## Your instructions
Return each record unchanged and drop the images.

Coordinate-based object records
^^^^

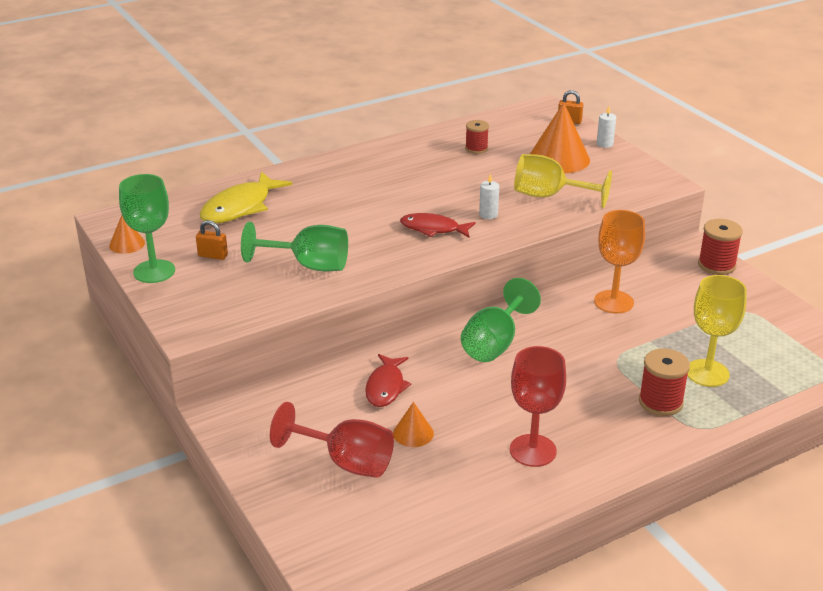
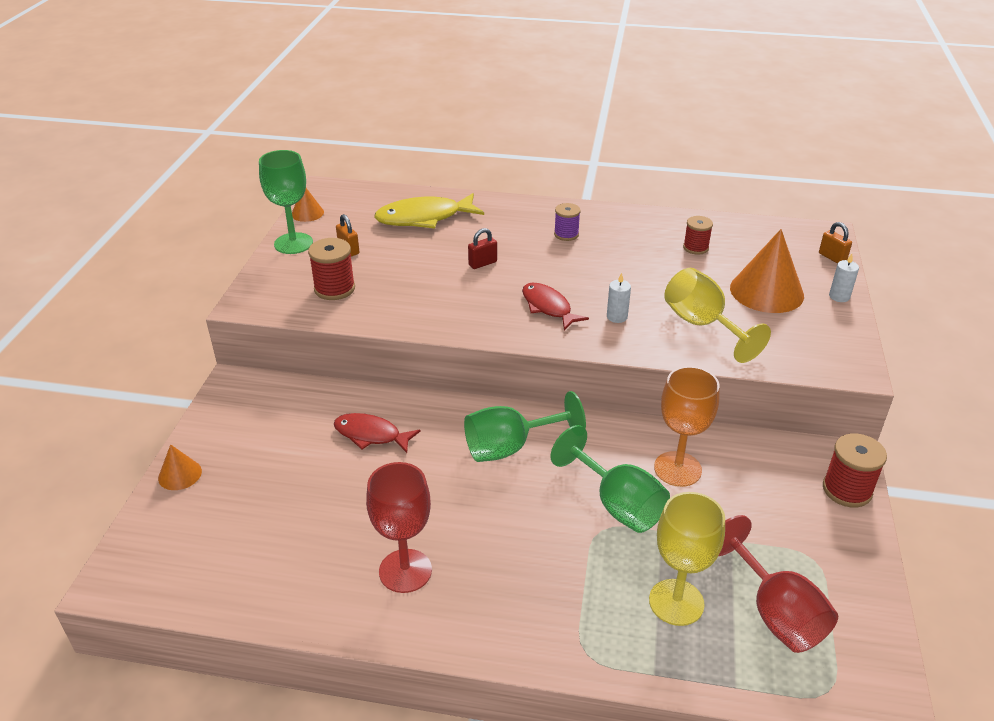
camera: 40 degrees right, 5 degrees up
(308, 265) = (403, 292): green goblet -> green goblet (617, 504)
(340, 220) = (482, 263): none -> red padlock
(346, 462) = (256, 482): red goblet -> red goblet (774, 612)
(373, 175) = (566, 234): none -> purple spool
(386, 387) = (371, 435): red fish -> red fish turned 60 degrees clockwise
(413, 433) = (336, 490): orange cone -> orange cone (180, 474)
(660, 402) = (585, 602): red spool -> red spool (334, 289)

^^^^

## Response
camera: 40 degrees right, 5 degrees up
(308, 265) = (403, 292): green goblet -> green goblet (617, 504)
(340, 220) = (482, 263): none -> red padlock
(346, 462) = (256, 482): red goblet -> red goblet (774, 612)
(373, 175) = (566, 234): none -> purple spool
(386, 387) = (371, 435): red fish -> red fish turned 60 degrees clockwise
(413, 433) = (336, 490): orange cone -> orange cone (180, 474)
(660, 402) = (585, 602): red spool -> red spool (334, 289)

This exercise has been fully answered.